Data extracted from a collection:
+ + + + +
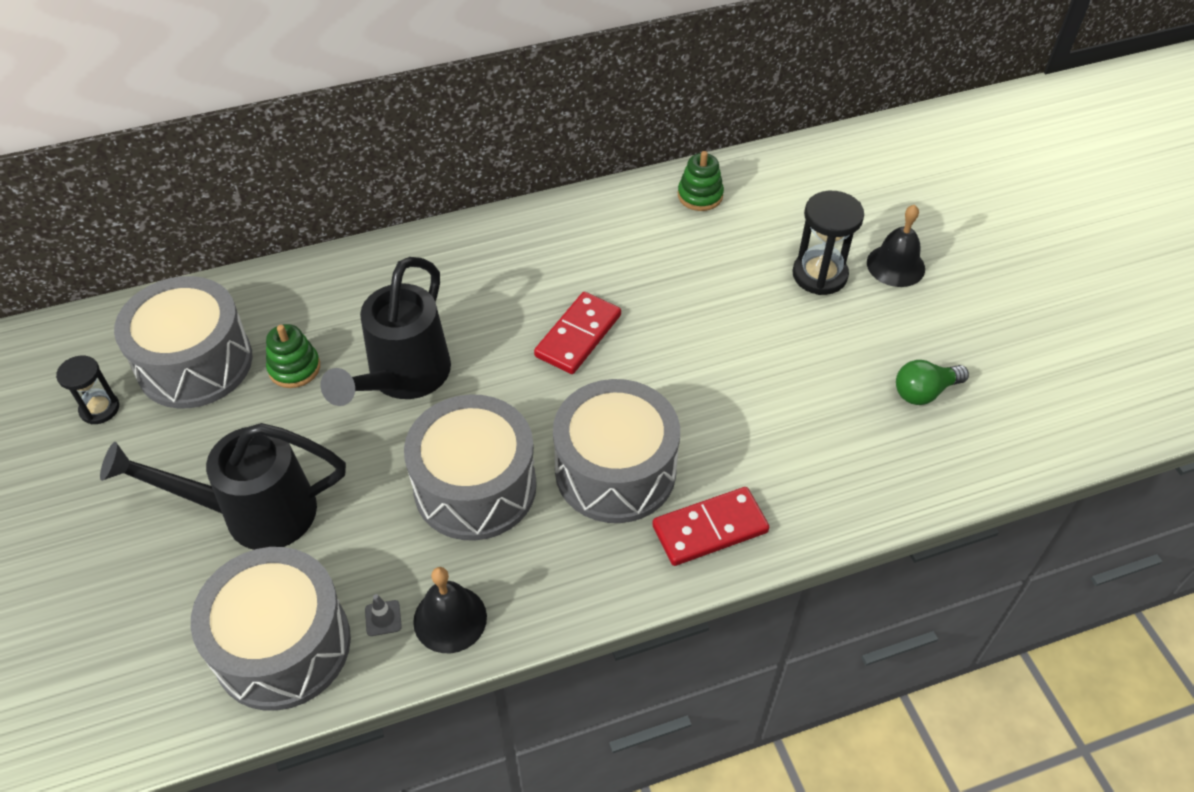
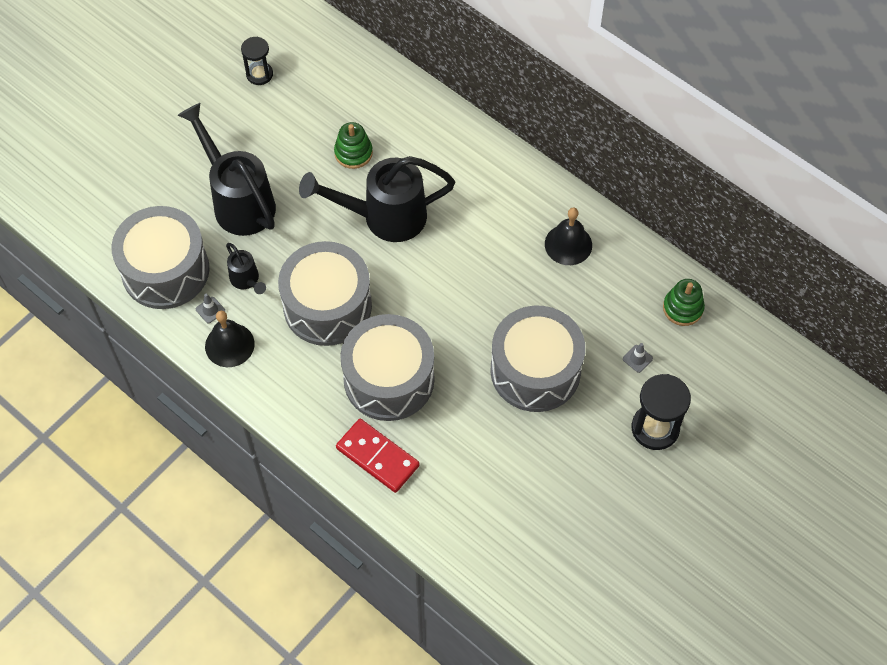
camera: 60 degrees right, 10 degrees up
(195, 363) = (323, 98): grey drum -> grey drum (535, 370)
(373, 556) = (246, 280): none -> black watering can
(578, 336) = (487, 299): red domino -> none
(733, 252) = (637, 358): none -> grey traffic cone
(895, 265) = (703, 478): black bell -> black bell (568, 244)
(924, 392) = (583, 546): green light bulb -> none

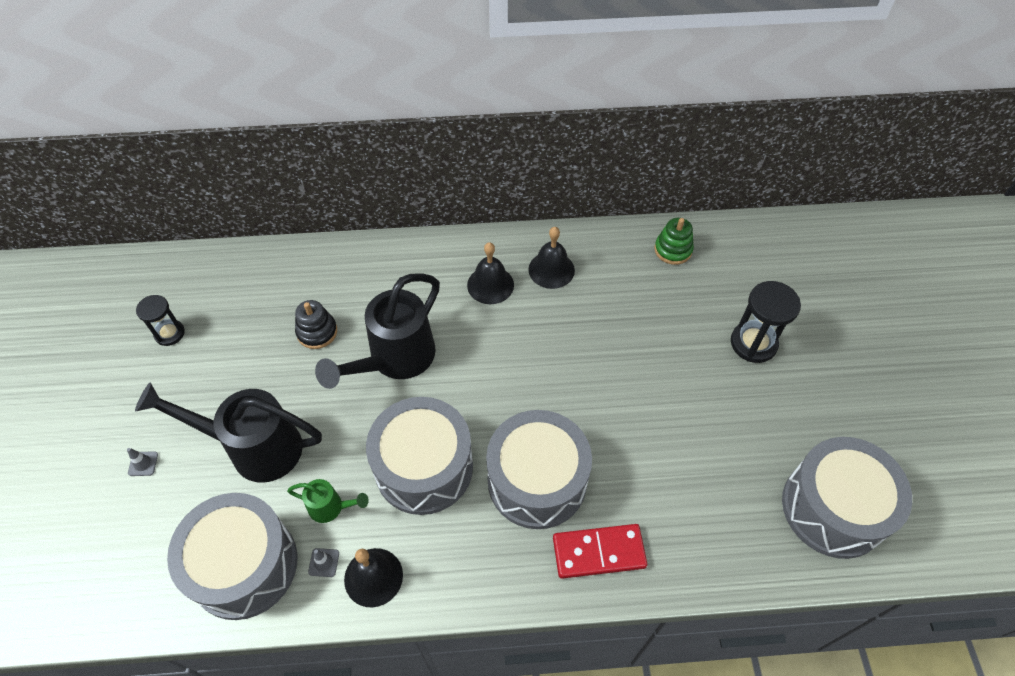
camera: 45 degrees left, 5 degrees down
(246, 280) = (331, 507): black watering can -> green watering can
(353, 153) = (317, 332): green stacking toy -> black stacking toy
(509, 218) = (490, 285): none -> black bell
(535, 370) = (632, 375): grey drum -> grey drum (833, 508)
(637, 358) = (686, 307): grey traffic cone -> grey traffic cone (143, 464)

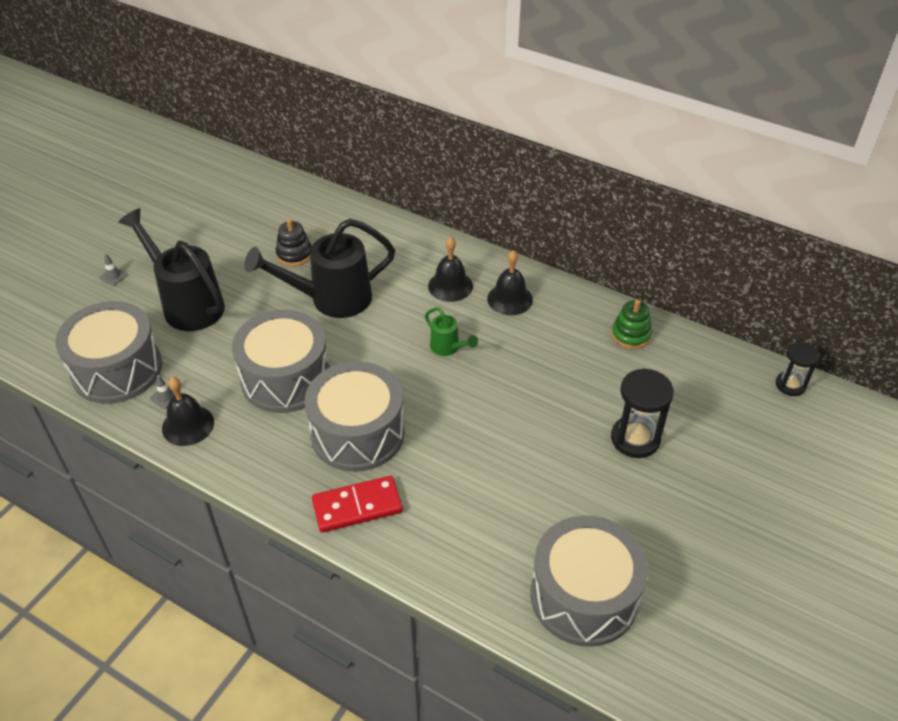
camera: 35 degrees right, 10 degrees down
(169, 333) = (199, 207): black hourglass -> black hourglass (790, 385)
(331, 507) = (201, 367): green watering can -> green watering can (448, 348)
(598, 552) = (357, 506): red domino -> red domino turned 45 degrees counterclockwise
+ + + + +
HOW TO COMPLETE THIS TASK: The line containing "camera: 35 degrees right, 10 degrees down" marks the end: copy exactly every line from the start of the records up to and including it, leaving out the pictures.

RESPONSE BOX:
camera: 60 degrees right, 10 degrees up
(195, 363) = (323, 98): grey drum -> grey drum (535, 370)
(373, 556) = (246, 280): none -> black watering can
(578, 336) = (487, 299): red domino -> none
(733, 252) = (637, 358): none -> grey traffic cone
(895, 265) = (703, 478): black bell -> black bell (568, 244)
(924, 392) = (583, 546): green light bulb -> none

camera: 45 degrees left, 5 degrees down
(246, 280) = (331, 507): black watering can -> green watering can
(353, 153) = (317, 332): green stacking toy -> black stacking toy
(509, 218) = (490, 285): none -> black bell
(535, 370) = (632, 375): grey drum -> grey drum (833, 508)
(637, 358) = (686, 307): grey traffic cone -> grey traffic cone (143, 464)

camera: 35 degrees right, 10 degrees down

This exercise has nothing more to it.